> _Aim of the task_: Check every line of the records below for the string "grey" and copy the ones that have it.

[Collected data entries]
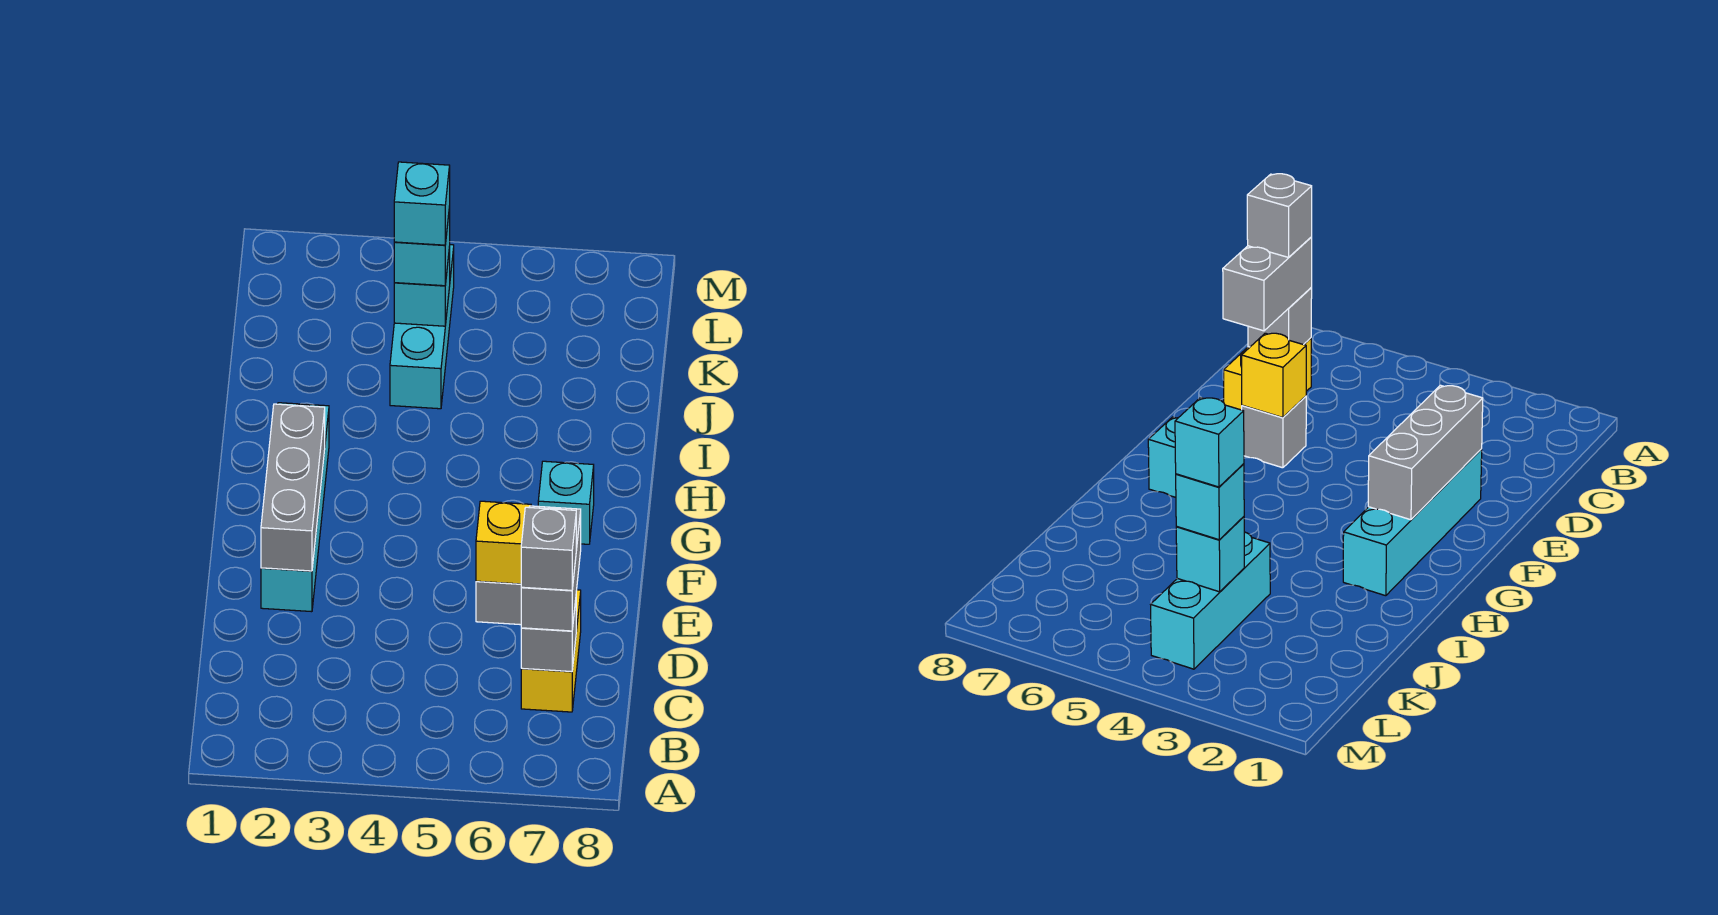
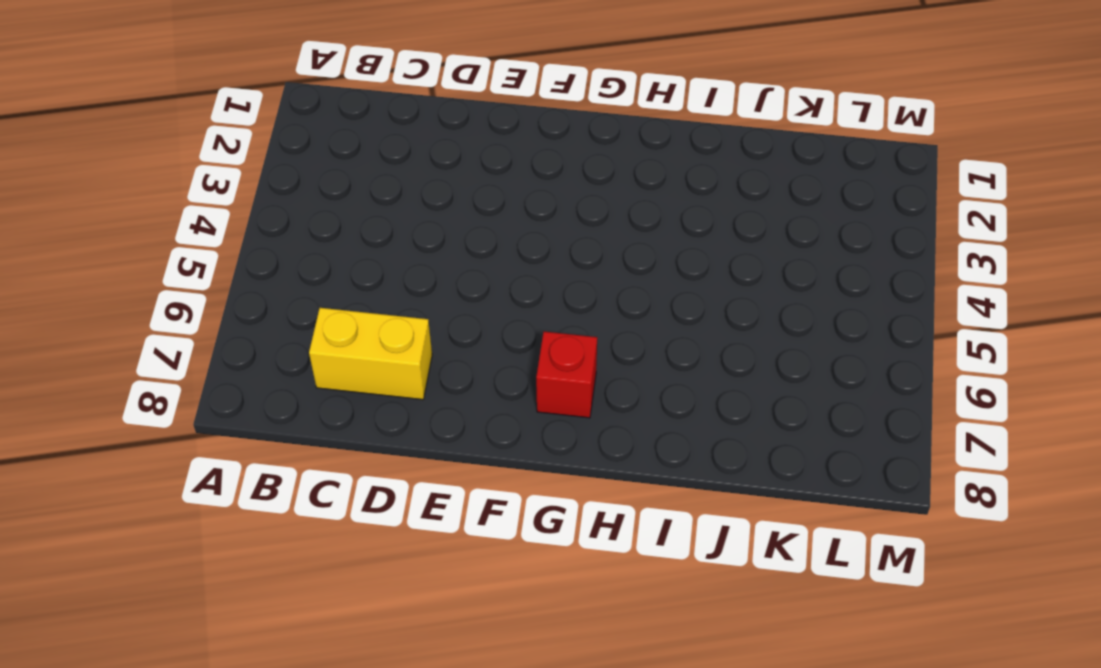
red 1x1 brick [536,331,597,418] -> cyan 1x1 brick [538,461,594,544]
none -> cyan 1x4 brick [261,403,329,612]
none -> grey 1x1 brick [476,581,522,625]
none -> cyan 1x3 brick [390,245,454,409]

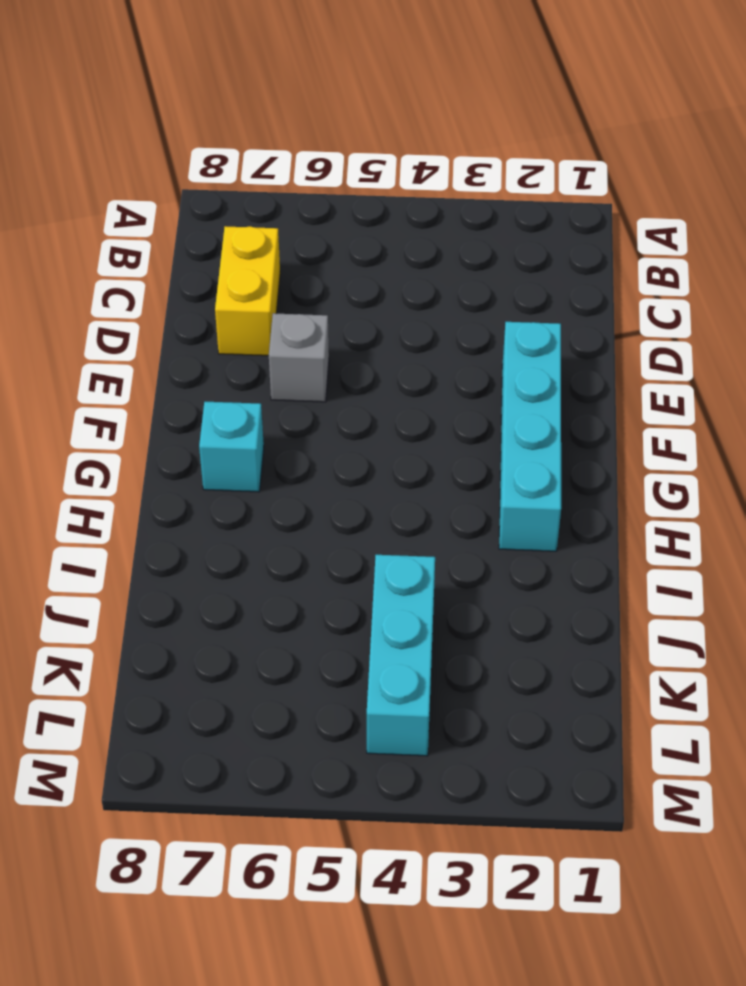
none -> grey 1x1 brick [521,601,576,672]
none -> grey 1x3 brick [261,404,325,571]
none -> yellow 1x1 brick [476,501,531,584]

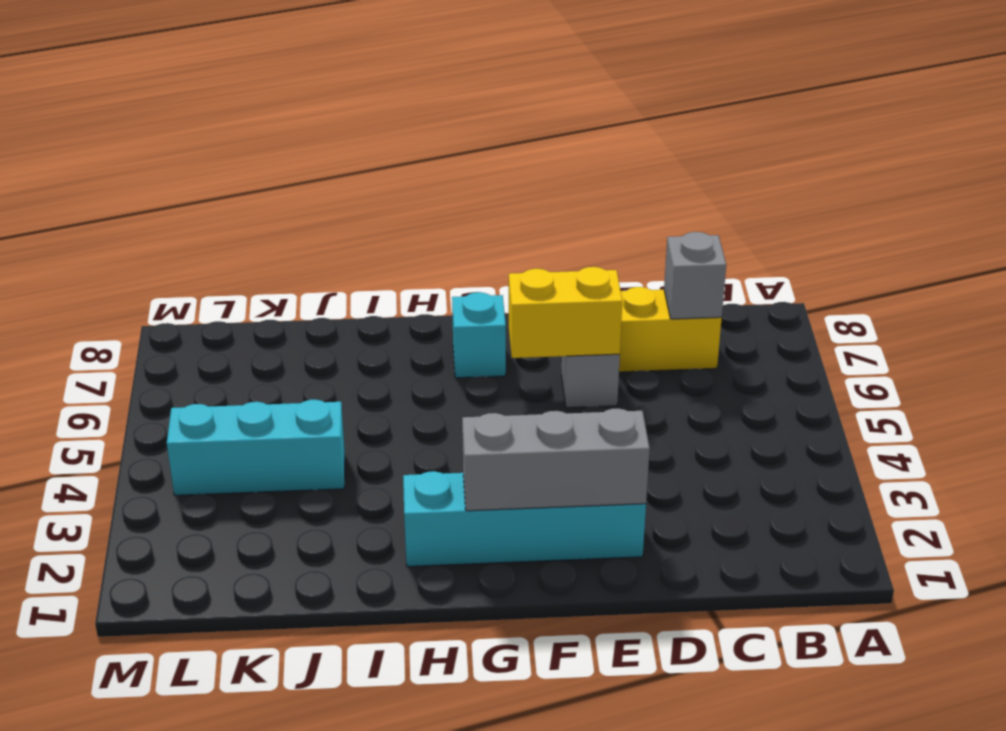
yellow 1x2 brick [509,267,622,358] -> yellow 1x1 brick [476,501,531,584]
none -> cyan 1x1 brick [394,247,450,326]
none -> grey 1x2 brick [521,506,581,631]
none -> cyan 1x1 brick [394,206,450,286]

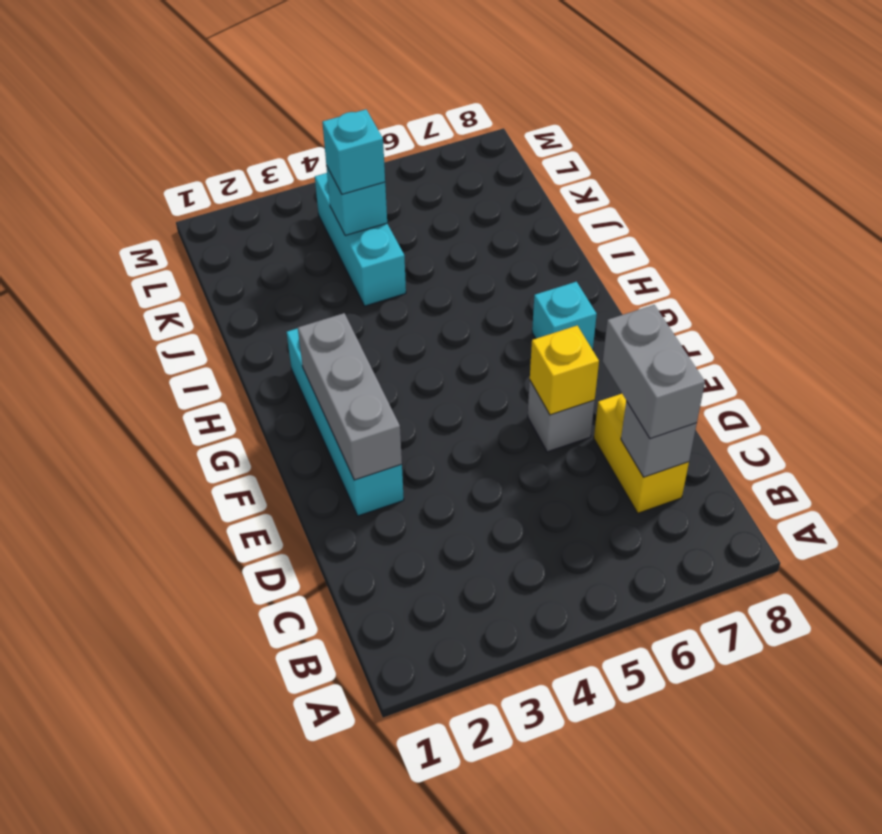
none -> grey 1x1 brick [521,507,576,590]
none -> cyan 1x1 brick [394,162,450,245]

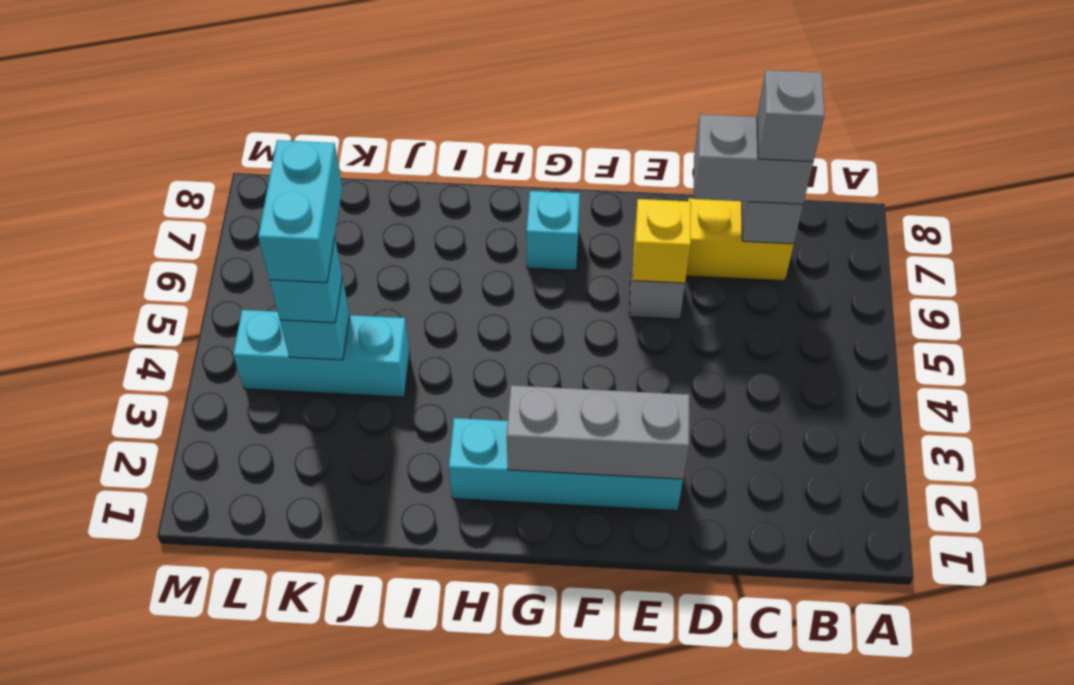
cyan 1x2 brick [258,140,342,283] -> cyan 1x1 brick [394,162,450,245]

> _Your solution_:
none -> grey 1x1 brick [476,581,522,625]
none -> grey 1x1 brick [521,601,576,672]
none -> grey 1x3 brick [261,404,325,571]
none -> grey 1x2 brick [521,506,581,631]
none -> grey 1x1 brick [521,507,576,590]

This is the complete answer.